ENTRIES SHOWN:

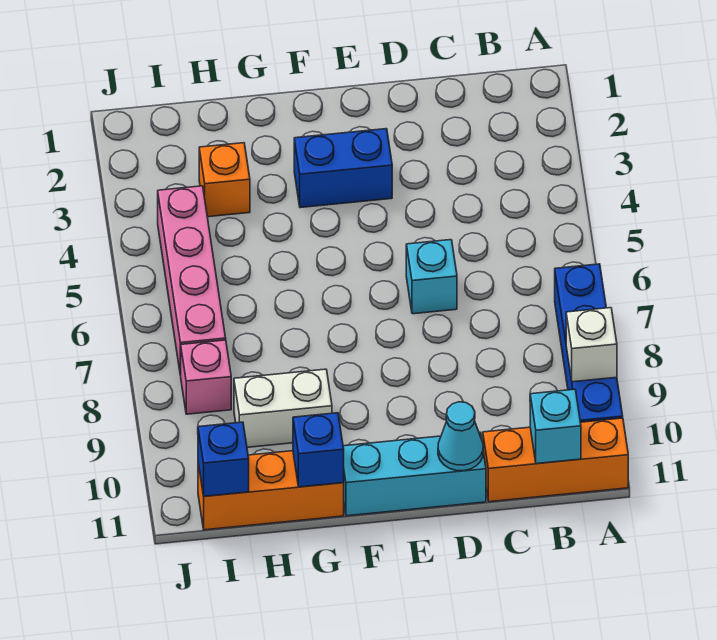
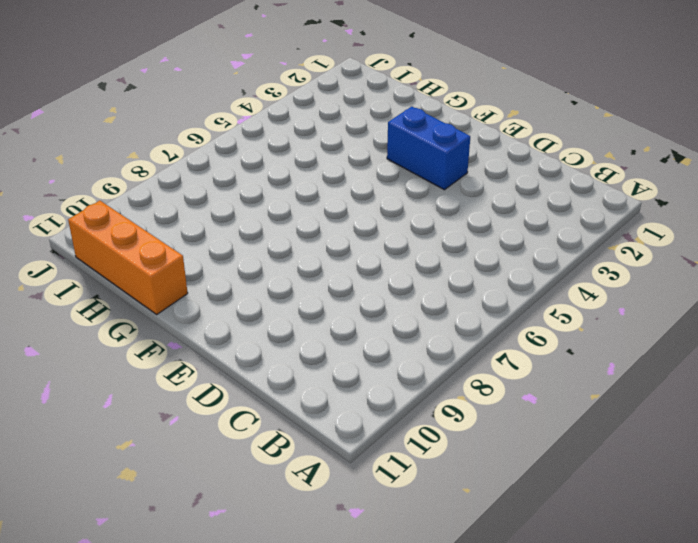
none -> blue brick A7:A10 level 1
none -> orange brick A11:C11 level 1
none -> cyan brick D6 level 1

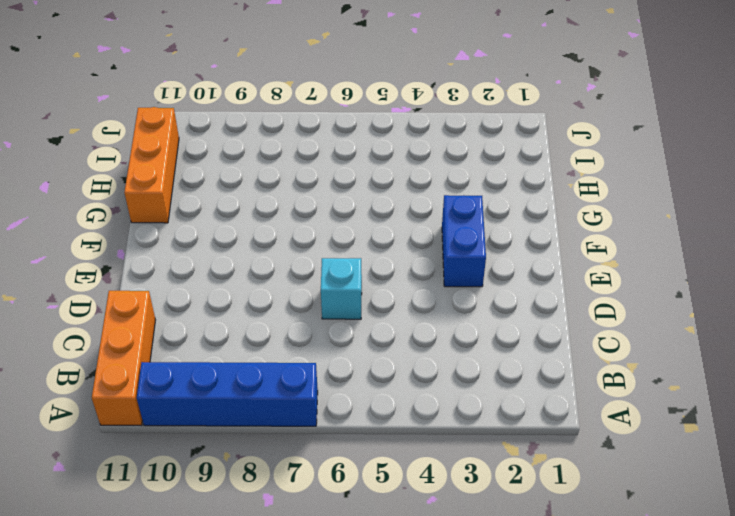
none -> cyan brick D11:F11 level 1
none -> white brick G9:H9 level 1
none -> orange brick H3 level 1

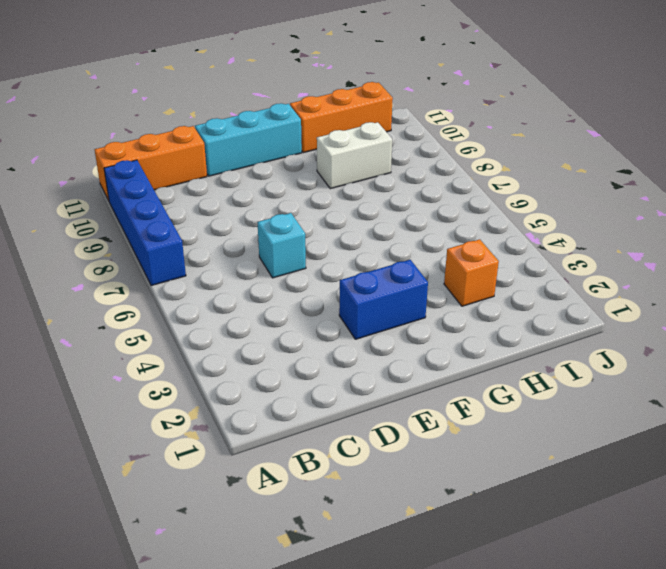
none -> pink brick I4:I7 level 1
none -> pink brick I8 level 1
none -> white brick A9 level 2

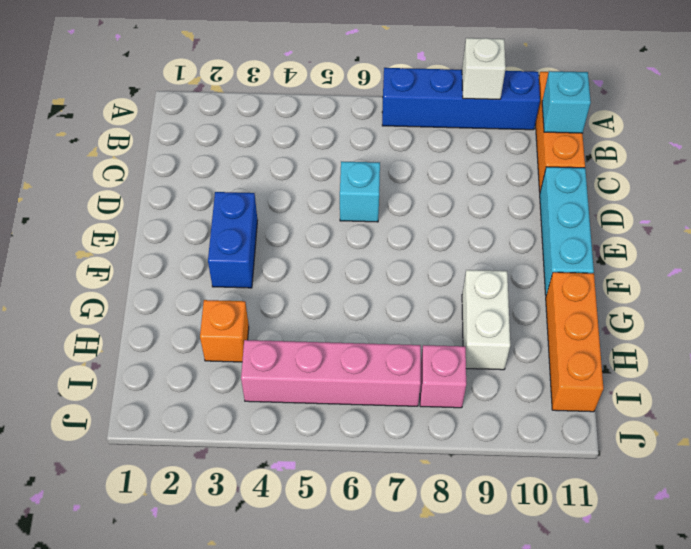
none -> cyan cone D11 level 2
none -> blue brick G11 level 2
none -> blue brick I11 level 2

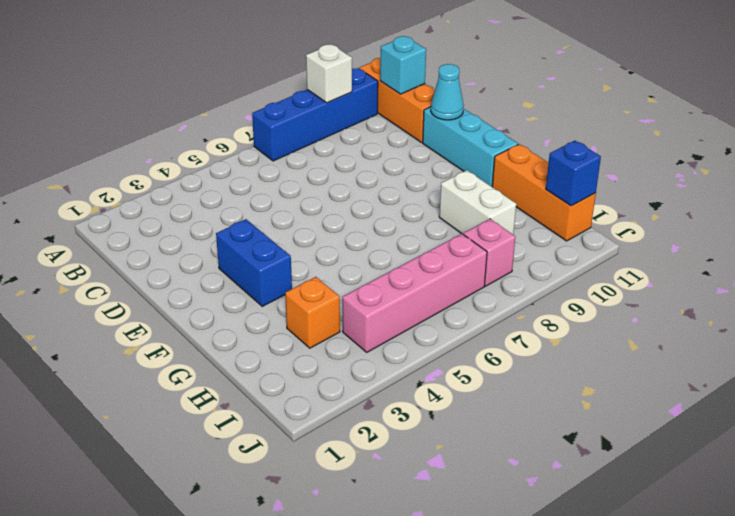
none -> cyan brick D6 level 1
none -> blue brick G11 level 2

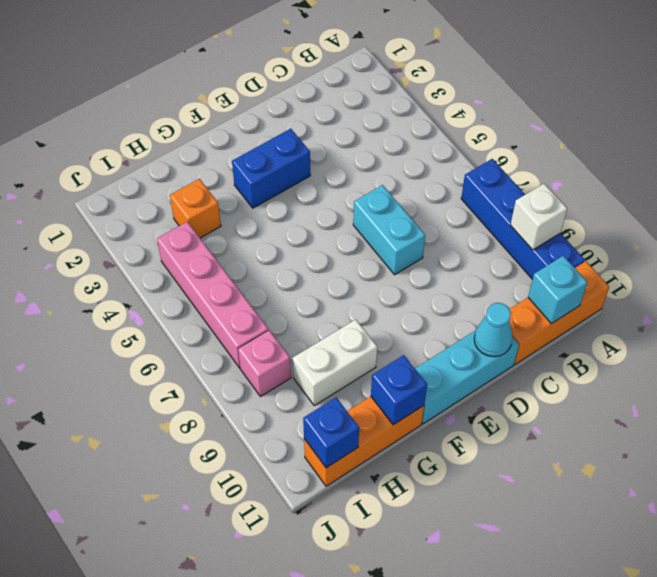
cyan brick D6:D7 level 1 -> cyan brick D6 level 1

TASK REQUIREMENTS:
In the entries above, find each line containing the string "cyan" and copy it.

FINAL ANSWER:
none -> cyan brick D6 level 1
none -> cyan brick D11:F11 level 1
none -> cyan cone D11 level 2
none -> cyan brick D6 level 1
cyan brick D6:D7 level 1 -> cyan brick D6 level 1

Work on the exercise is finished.